- Supplied records:
Segment Open

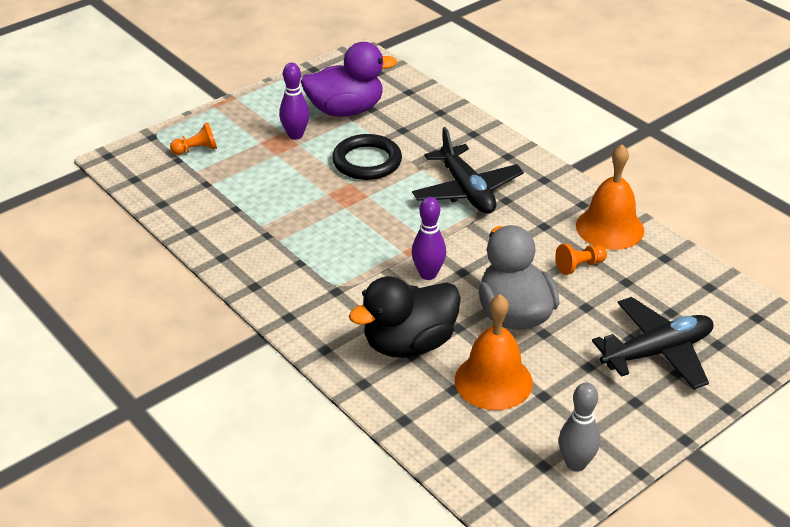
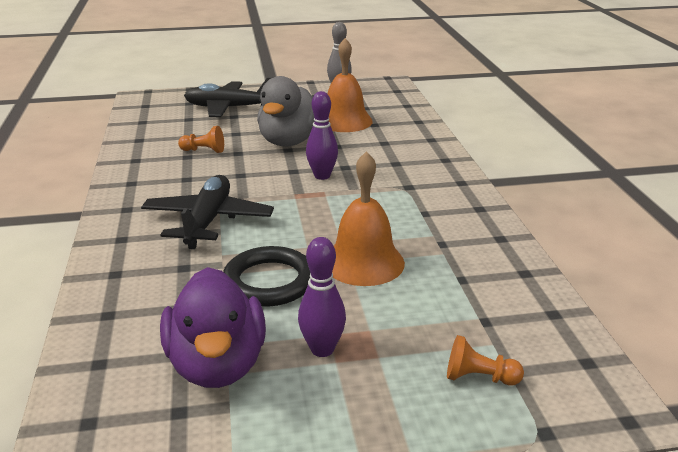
camera: 150 degrees left, 10 degrees down
(345, 110) = (217, 364): purple duck -> purple duck turned 120 degrees counterclockwise
(409, 344) = (380, 147): black duck -> none
(610, 228) = (141, 163): orange bell -> orange bell (364, 262)

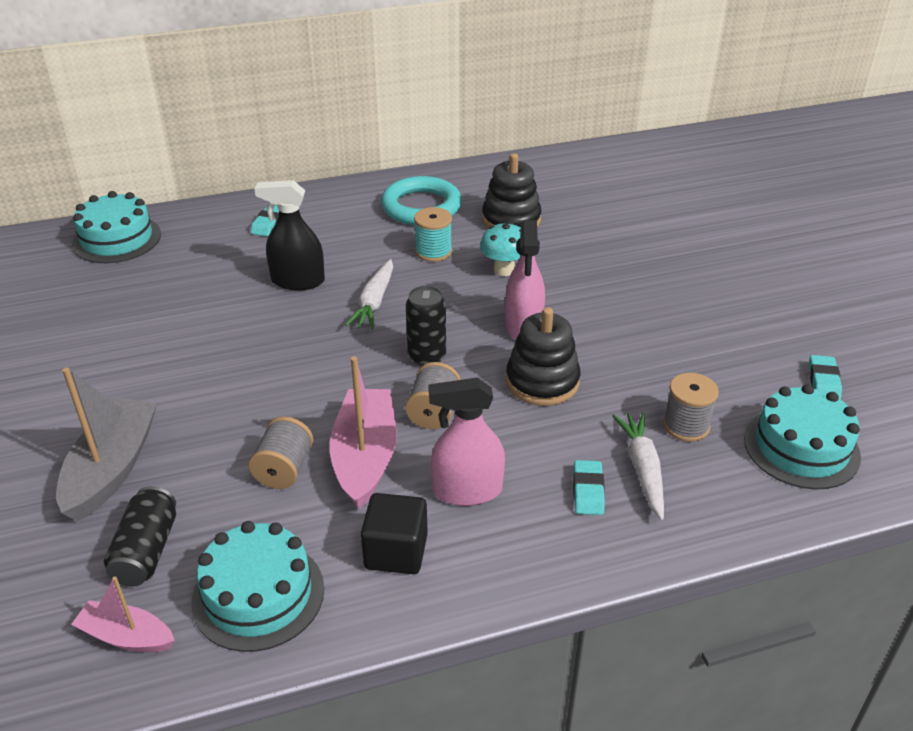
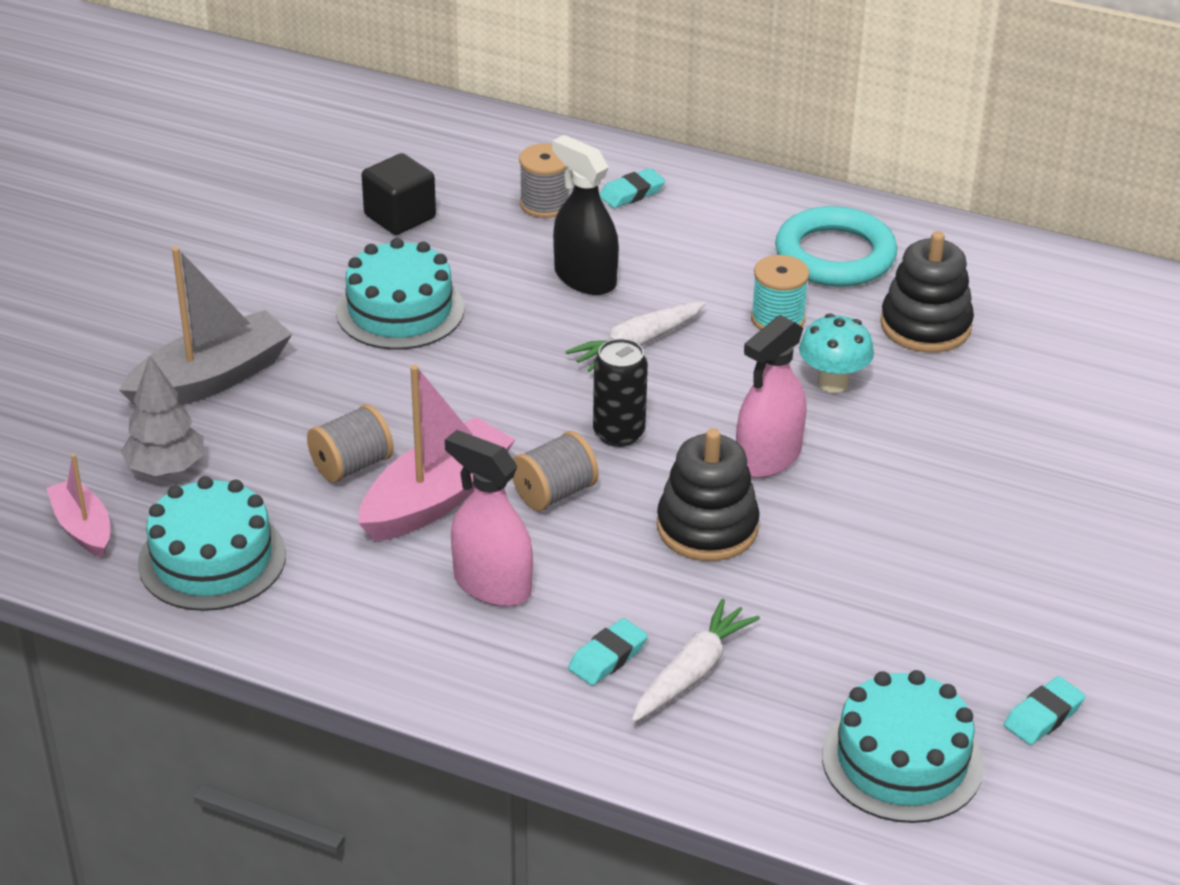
camera: 40 degrees right, 0 degrees up
(117, 239) = (455, 136): turquoise cake -> turquoise cake (400, 310)
(146, 551) = (166, 468): black can -> grey tree
(396, 552) = (362, 597): black cube -> black cube (400, 217)
(686, 426) = (802, 662): grey spool -> grey spool (545, 204)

Segment Closed

- About this task:
When copying the material, leave every image behind and keep each line verbatim.

- Response:
camera: 150 degrees left, 10 degrees down
(345, 110) = (217, 364): purple duck -> purple duck turned 120 degrees counterclockwise
(409, 344) = (380, 147): black duck -> none
(610, 228) = (141, 163): orange bell -> orange bell (364, 262)

camera: 40 degrees right, 0 degrees up
(117, 239) = (455, 136): turquoise cake -> turquoise cake (400, 310)
(146, 551) = (166, 468): black can -> grey tree
(396, 552) = (362, 597): black cube -> black cube (400, 217)
(686, 426) = (802, 662): grey spool -> grey spool (545, 204)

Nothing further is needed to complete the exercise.